Task details
Set down every line from the one containing "SW3: switch (3V3, TEMP) -> button (3V3, TEMP)" through the last line of the records below, exactly as written, and leave out the pictures.

Records from a collection
○ ○ ○ ○

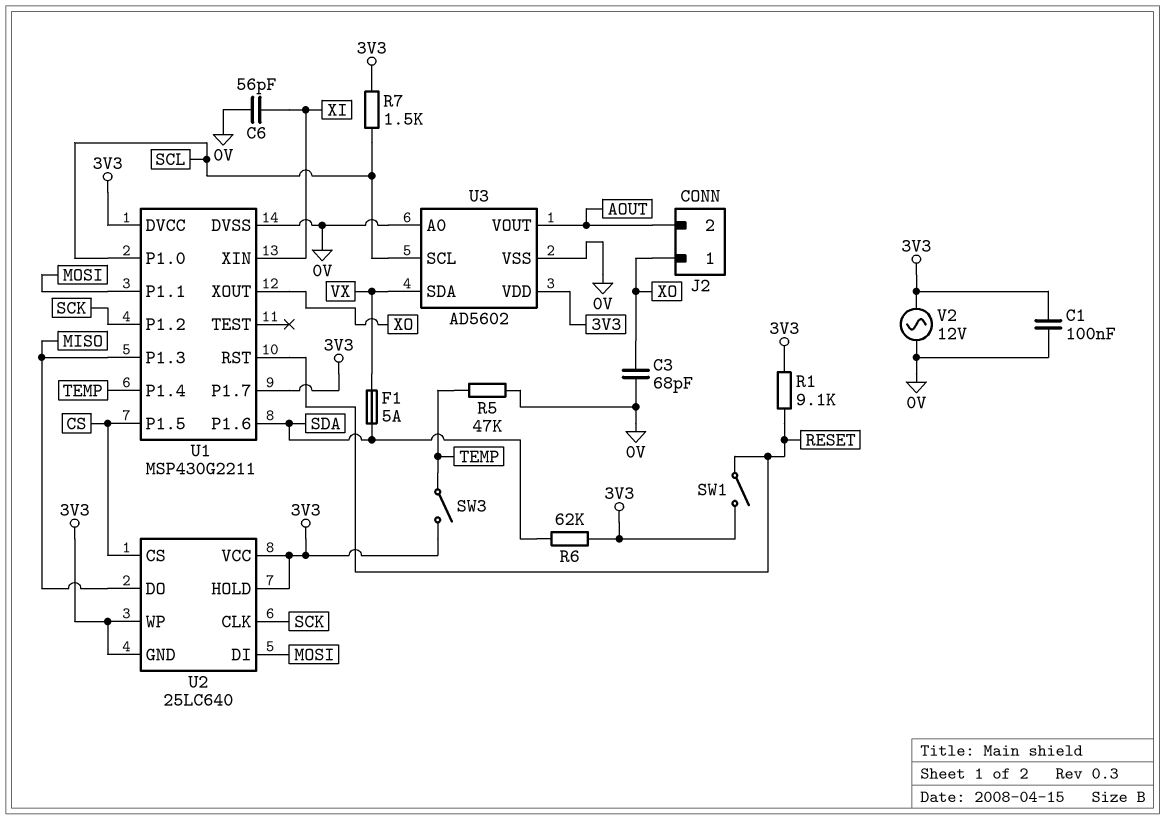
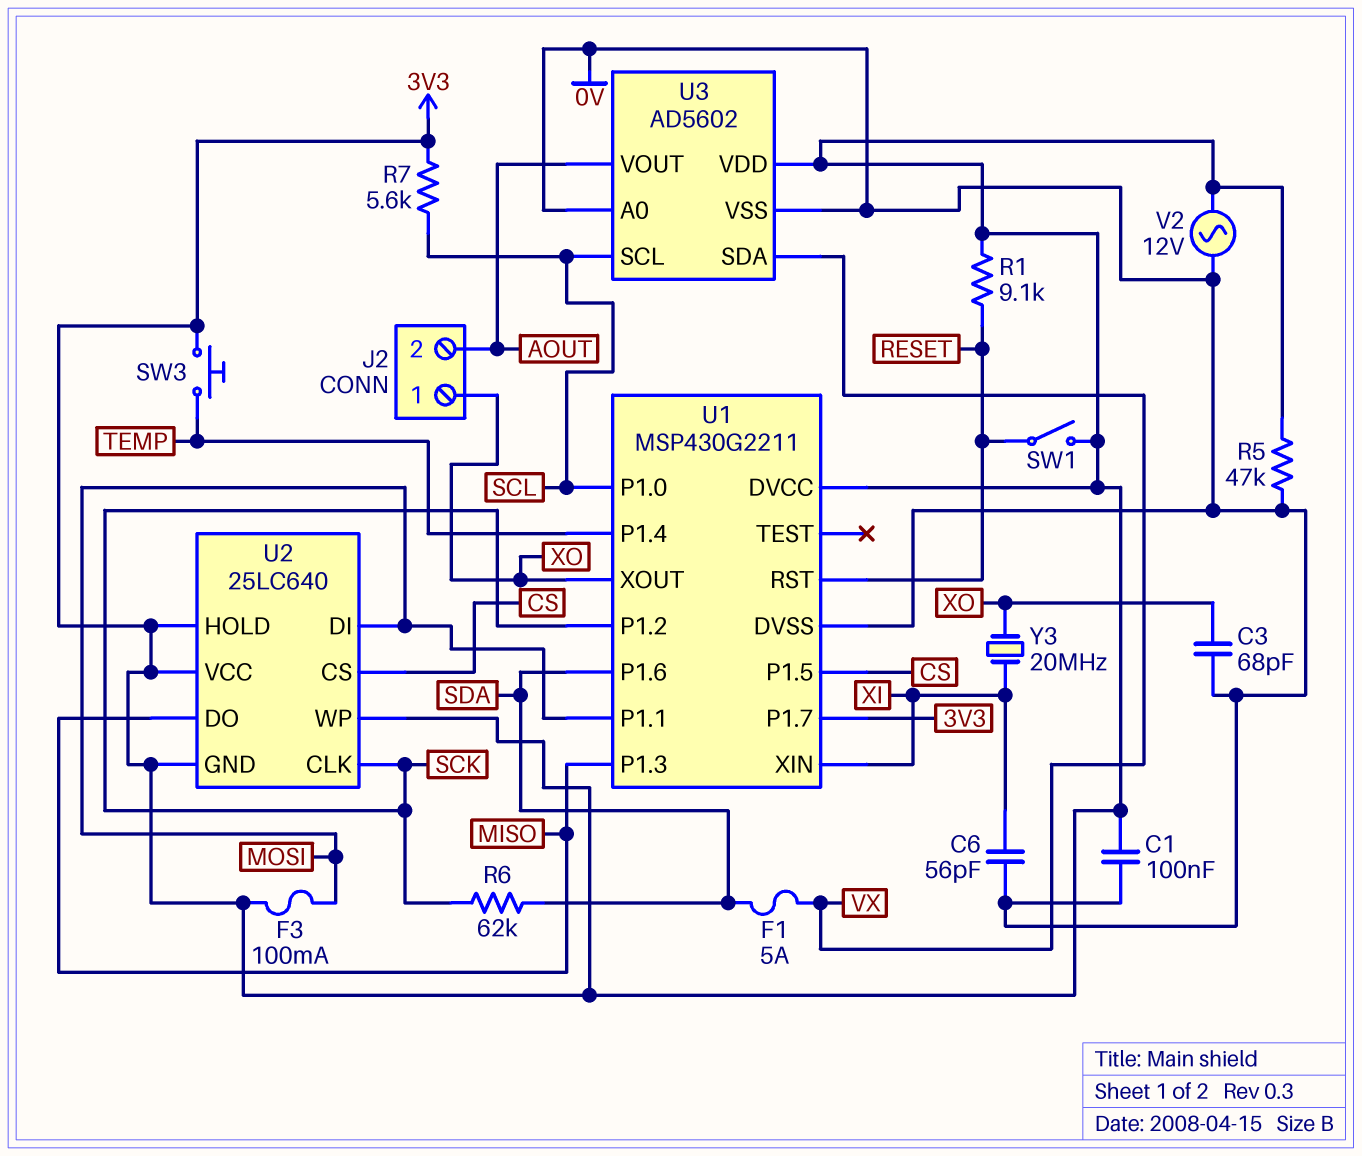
F3: none -> 100mA (3V3, MOSI)
R5: 47k (0V, TEMP) -> 47k (0V, 3V3)
R6: 62k (3V3, SDA) -> 62k (SCK, SDA)
R7: 1.5k (3V3, SCL) -> 5.6k (3V3, SCL)
SW3: switch (3V3, TEMP) -> button (3V3, TEMP)
Y3: none -> 20MHz (XI, XO)

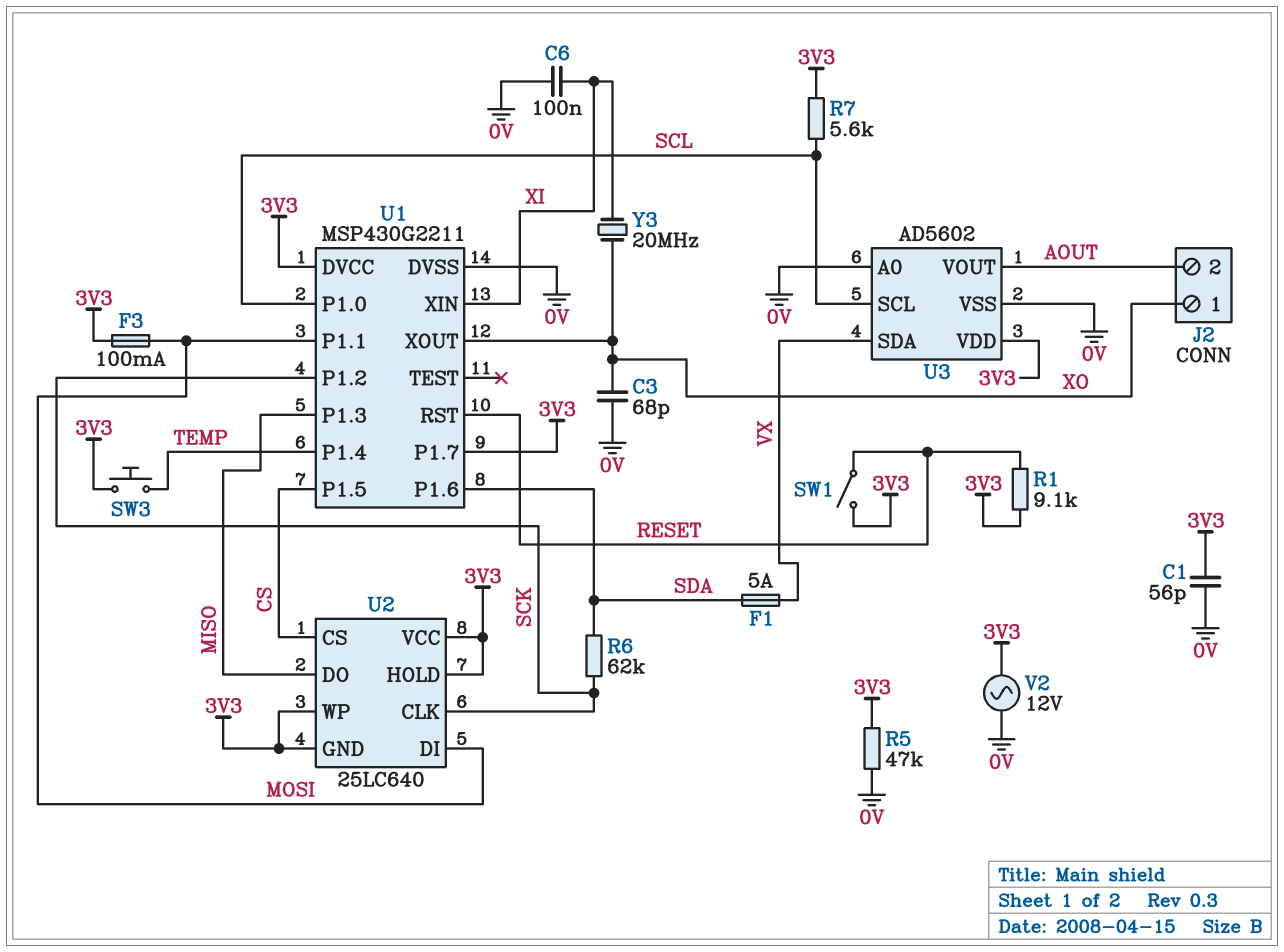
C1: 100nF (0V, 3V3) -> 56pF (0V, 3V3)
C6: 56pF (0V, XI) -> 100nF (0V, XI)

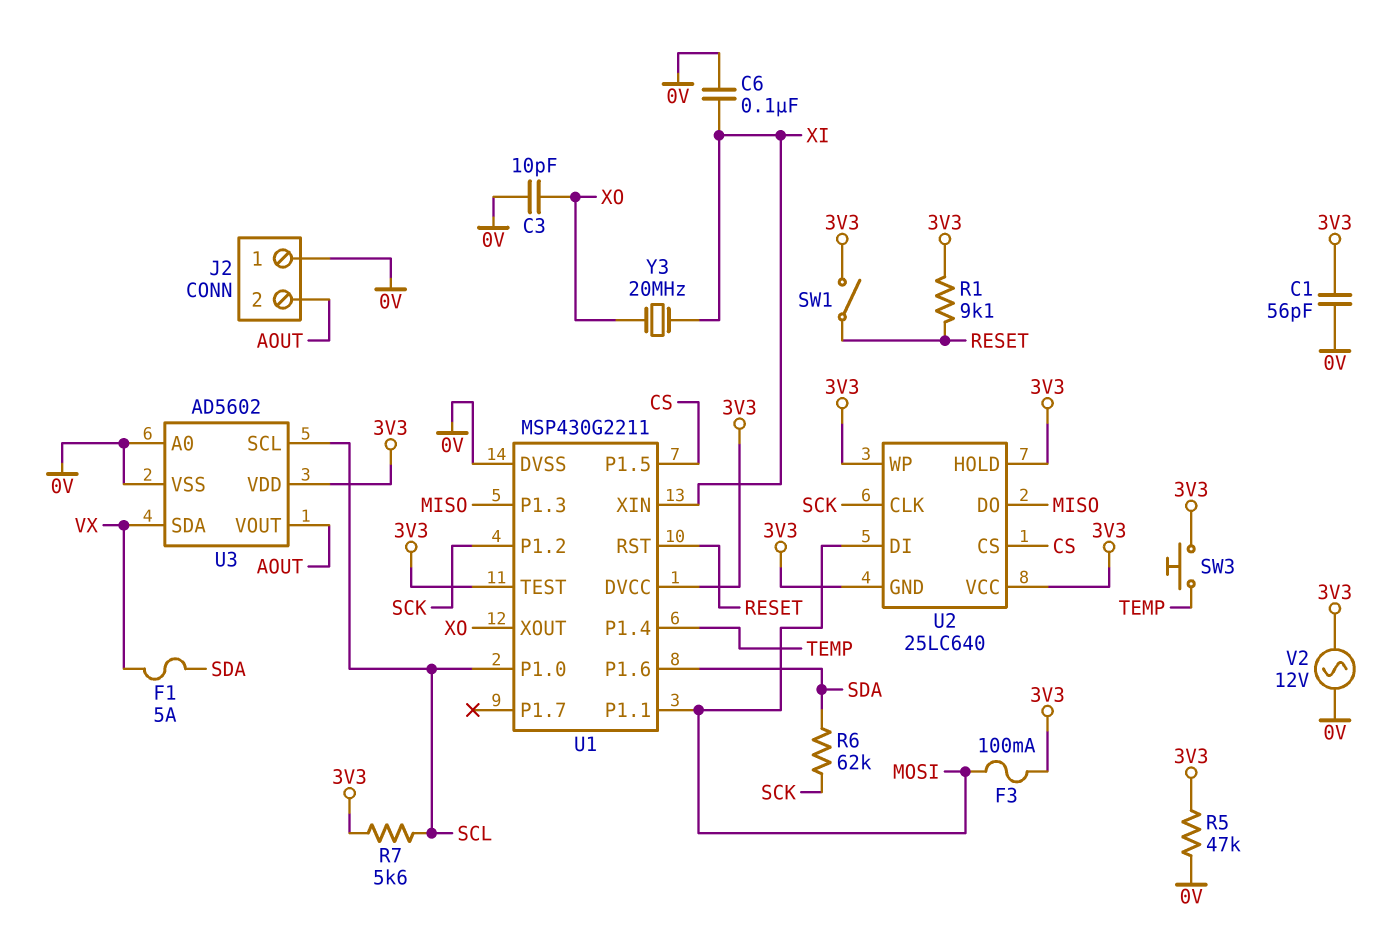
C3: 68pF (0V, XO) -> 10pF (0V, XO)
J2 pin 1: XO -> 0V
U1 pin P1.7: 3V3 -> none
U1 pin TEST: none -> 3V3

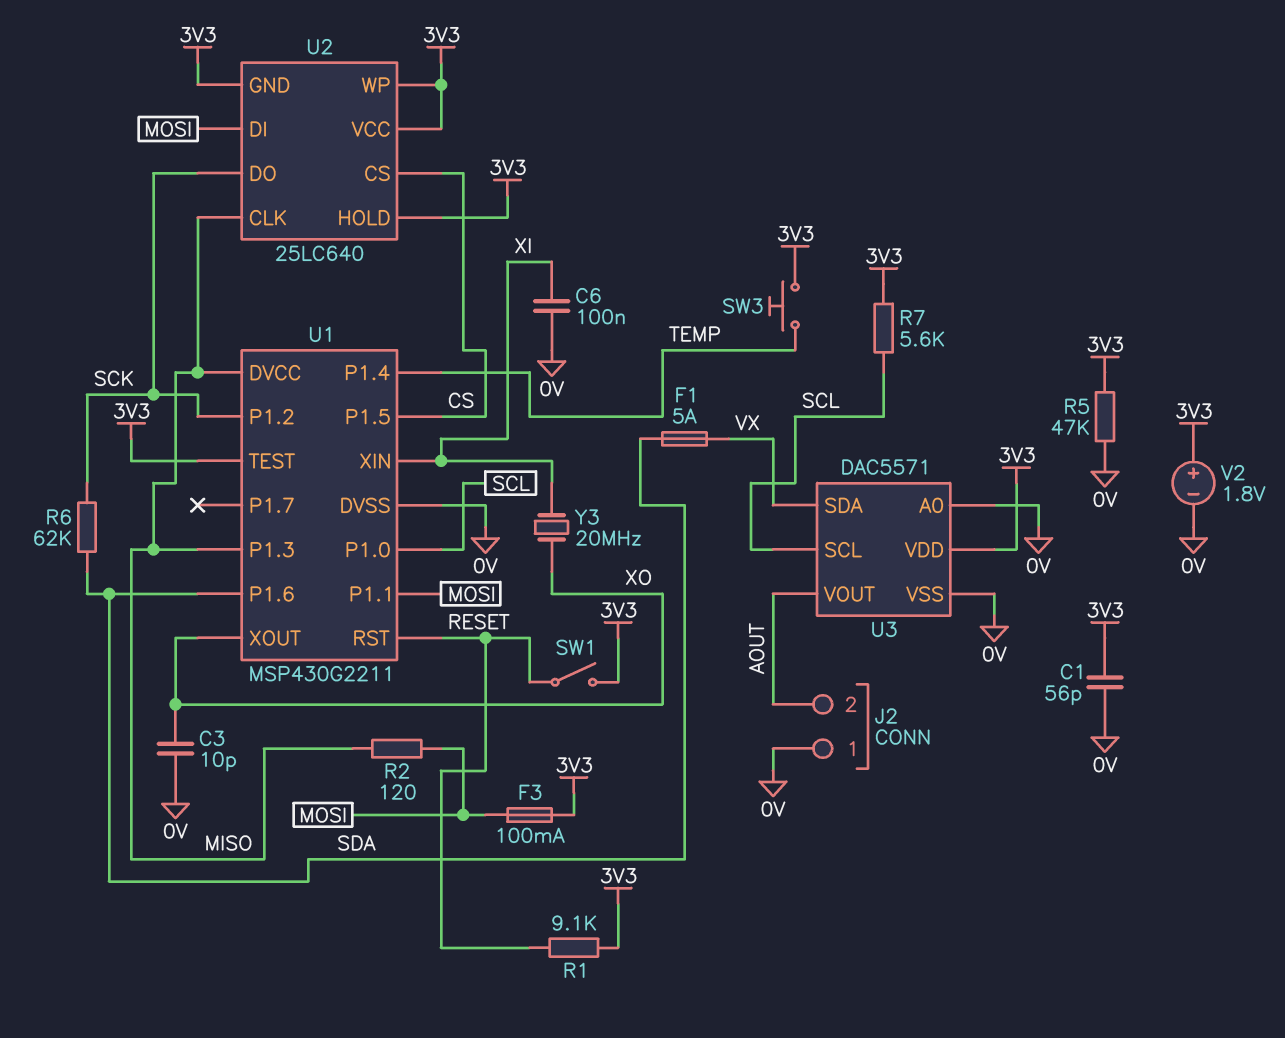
R2: none -> 120 (MISO, MOSI)
U1 pin DVCC: 3V3 -> MISO
U2 pin CLK: SCK -> MISO
U2 pin DO: MISO -> SCK
U3: AD5602 -> DAC5571
V2: AC 12V (0V, 3V3) -> 1.8V (plus 3V3, minus 0V)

○ ○ ○ ○

Result
SW3: switch (3V3, TEMP) -> button (3V3, TEMP)
Y3: none -> 20MHz (XI, XO)

C1: 100nF (0V, 3V3) -> 56pF (0V, 3V3)
C6: 56pF (0V, XI) -> 100nF (0V, XI)

C3: 68pF (0V, XO) -> 10pF (0V, XO)
J2 pin 1: XO -> 0V
U1 pin P1.7: 3V3 -> none
U1 pin TEST: none -> 3V3

R2: none -> 120 (MISO, MOSI)
U1 pin DVCC: 3V3 -> MISO
U2 pin CLK: SCK -> MISO
U2 pin DO: MISO -> SCK
U3: AD5602 -> DAC5571
V2: AC 12V (0V, 3V3) -> 1.8V (plus 3V3, minus 0V)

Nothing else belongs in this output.